• **Your assignment**
Below are some records. Return exactly the lines from the one containing "(449, 597) = (407, 311): pink" through the one containing "camera: 40 degrees right, 0 degrees up", both included, and only those.

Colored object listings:
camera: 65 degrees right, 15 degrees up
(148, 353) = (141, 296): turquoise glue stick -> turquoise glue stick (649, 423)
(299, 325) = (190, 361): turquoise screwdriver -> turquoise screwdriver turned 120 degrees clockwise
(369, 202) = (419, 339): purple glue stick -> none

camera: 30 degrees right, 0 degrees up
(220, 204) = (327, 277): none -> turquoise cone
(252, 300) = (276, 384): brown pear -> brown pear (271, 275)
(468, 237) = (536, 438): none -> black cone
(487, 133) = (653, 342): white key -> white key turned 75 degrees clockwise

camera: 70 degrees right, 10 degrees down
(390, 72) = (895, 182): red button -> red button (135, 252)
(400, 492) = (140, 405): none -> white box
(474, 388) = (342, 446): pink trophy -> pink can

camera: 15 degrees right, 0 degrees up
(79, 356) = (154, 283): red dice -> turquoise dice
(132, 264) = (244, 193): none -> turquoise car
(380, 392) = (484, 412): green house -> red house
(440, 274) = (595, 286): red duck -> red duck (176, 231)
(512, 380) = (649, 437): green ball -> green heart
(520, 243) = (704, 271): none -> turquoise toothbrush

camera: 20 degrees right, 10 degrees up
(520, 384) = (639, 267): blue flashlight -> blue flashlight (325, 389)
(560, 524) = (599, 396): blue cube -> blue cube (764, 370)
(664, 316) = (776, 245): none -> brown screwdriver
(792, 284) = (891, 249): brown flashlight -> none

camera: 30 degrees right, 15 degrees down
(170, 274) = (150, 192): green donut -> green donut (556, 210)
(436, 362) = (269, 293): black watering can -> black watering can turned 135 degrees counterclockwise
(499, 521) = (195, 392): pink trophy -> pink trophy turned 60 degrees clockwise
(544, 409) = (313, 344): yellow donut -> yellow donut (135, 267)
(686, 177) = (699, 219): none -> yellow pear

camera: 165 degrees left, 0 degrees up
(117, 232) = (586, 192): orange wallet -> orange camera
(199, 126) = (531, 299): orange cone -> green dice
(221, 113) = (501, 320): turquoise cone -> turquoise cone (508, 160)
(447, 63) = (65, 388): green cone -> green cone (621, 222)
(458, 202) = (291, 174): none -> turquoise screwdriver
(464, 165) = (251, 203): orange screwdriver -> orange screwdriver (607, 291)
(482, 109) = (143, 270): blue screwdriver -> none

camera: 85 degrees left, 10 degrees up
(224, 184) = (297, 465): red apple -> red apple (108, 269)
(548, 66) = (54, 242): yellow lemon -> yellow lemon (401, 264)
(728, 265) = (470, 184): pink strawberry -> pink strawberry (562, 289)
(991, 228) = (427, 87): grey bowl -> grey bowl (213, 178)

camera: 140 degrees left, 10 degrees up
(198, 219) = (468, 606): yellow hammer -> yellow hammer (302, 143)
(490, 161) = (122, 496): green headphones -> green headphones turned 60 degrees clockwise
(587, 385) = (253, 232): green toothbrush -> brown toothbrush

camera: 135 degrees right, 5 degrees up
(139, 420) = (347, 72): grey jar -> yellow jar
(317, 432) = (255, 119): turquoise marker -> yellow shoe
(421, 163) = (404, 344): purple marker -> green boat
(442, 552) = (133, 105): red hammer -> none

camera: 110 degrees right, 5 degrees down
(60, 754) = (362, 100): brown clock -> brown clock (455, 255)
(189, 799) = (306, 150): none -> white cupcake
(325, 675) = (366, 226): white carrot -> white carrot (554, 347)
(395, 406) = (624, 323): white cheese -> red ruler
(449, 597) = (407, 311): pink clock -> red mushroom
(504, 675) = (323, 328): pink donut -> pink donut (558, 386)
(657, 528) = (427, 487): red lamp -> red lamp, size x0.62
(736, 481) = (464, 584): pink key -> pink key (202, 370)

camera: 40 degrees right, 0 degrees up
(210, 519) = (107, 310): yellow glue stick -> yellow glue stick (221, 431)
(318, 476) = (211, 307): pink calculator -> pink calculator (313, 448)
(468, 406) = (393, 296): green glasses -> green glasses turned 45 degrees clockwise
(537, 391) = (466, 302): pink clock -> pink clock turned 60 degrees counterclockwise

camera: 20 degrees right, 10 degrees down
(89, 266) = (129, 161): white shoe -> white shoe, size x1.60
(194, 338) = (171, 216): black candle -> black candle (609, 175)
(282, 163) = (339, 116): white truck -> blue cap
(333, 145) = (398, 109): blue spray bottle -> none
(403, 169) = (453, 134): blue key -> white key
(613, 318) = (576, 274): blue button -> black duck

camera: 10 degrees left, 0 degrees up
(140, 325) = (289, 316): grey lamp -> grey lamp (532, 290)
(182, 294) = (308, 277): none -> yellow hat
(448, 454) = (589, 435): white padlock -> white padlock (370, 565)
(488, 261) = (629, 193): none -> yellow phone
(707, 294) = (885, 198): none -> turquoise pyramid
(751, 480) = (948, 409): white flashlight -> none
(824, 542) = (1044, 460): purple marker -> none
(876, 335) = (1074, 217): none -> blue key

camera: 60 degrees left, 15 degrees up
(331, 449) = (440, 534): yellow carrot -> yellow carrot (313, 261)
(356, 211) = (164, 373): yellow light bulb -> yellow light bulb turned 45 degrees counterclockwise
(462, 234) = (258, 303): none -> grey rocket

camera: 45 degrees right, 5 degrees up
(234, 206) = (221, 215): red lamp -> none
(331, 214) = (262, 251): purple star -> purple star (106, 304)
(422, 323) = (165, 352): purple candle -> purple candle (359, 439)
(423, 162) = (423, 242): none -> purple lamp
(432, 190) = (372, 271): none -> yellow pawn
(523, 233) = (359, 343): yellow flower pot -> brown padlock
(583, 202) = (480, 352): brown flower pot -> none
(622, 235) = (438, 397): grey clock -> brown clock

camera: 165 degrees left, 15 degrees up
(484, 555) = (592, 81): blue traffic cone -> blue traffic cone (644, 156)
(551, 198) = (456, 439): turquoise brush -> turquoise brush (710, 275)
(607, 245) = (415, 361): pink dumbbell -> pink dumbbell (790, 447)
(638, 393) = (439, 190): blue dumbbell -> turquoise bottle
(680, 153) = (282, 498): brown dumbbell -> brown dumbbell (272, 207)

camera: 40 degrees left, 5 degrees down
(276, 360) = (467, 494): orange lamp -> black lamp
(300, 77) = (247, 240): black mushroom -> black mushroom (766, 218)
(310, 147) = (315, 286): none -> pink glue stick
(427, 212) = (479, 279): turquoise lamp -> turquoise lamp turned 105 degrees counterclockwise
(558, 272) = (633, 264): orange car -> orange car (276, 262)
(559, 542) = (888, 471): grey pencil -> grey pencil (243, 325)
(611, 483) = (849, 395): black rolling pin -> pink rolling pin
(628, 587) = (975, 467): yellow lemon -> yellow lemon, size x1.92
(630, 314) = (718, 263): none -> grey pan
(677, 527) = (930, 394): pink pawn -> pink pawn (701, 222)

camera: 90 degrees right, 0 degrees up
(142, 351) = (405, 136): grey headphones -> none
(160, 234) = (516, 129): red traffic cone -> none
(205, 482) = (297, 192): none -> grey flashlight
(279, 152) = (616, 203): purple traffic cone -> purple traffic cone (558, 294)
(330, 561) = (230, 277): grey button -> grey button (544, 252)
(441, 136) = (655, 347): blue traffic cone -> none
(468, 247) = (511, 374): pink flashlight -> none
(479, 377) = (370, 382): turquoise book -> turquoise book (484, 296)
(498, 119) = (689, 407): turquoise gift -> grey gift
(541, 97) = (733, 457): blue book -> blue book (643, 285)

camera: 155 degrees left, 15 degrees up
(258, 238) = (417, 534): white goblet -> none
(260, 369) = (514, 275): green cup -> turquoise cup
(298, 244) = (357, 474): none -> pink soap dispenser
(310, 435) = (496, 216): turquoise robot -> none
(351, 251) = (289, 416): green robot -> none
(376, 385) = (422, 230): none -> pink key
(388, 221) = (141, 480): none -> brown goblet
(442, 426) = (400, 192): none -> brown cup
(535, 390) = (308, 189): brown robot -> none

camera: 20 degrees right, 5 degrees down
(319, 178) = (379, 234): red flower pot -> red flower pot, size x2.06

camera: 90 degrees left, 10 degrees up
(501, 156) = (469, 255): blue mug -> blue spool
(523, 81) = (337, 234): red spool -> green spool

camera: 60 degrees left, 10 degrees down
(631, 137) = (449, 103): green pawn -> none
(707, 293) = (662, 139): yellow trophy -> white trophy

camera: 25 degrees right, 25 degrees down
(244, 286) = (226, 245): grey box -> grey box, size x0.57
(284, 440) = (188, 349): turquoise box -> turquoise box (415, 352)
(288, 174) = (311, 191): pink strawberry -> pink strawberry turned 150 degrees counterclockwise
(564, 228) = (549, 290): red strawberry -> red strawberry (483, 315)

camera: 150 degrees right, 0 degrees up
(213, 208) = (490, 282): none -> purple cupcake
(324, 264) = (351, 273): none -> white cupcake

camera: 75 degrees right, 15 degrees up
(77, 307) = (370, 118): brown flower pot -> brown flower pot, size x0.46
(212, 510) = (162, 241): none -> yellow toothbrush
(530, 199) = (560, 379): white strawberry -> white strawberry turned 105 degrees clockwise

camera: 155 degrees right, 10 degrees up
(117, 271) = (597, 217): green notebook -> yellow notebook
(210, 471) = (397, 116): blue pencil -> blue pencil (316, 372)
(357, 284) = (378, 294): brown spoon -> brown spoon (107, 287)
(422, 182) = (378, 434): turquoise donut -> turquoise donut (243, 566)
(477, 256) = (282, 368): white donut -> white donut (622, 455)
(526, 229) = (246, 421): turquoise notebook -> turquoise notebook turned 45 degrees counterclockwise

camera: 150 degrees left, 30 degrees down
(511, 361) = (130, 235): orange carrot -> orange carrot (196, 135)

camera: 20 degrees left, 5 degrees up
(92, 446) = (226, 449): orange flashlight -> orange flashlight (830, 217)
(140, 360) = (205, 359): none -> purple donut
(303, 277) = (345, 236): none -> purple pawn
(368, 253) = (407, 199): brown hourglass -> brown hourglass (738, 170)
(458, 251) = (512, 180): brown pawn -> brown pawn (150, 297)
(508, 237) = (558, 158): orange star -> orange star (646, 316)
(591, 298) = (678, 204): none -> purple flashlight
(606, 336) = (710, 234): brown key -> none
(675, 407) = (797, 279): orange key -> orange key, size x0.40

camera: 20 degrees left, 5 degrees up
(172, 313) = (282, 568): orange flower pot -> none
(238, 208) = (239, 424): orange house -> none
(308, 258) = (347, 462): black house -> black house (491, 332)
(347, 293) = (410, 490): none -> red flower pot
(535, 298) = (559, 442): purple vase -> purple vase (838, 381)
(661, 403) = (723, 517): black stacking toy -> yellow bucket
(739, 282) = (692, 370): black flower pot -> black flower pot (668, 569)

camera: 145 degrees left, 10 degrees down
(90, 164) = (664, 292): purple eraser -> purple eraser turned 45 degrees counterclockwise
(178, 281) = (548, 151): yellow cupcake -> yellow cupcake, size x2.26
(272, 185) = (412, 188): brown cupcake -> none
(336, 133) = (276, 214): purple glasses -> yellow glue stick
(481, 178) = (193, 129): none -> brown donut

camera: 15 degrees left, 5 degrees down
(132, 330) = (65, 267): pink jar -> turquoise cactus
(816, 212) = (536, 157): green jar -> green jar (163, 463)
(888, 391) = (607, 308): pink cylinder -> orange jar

• **Worked solution**
(449, 597) = (407, 311): pink clock -> red mushroom
(504, 675) = (323, 328): pink donut -> pink donut (558, 386)
(657, 528) = (427, 487): red lamp -> red lamp, size x0.62
(736, 481) = (464, 584): pink key -> pink key (202, 370)

camera: 40 degrees right, 0 degrees up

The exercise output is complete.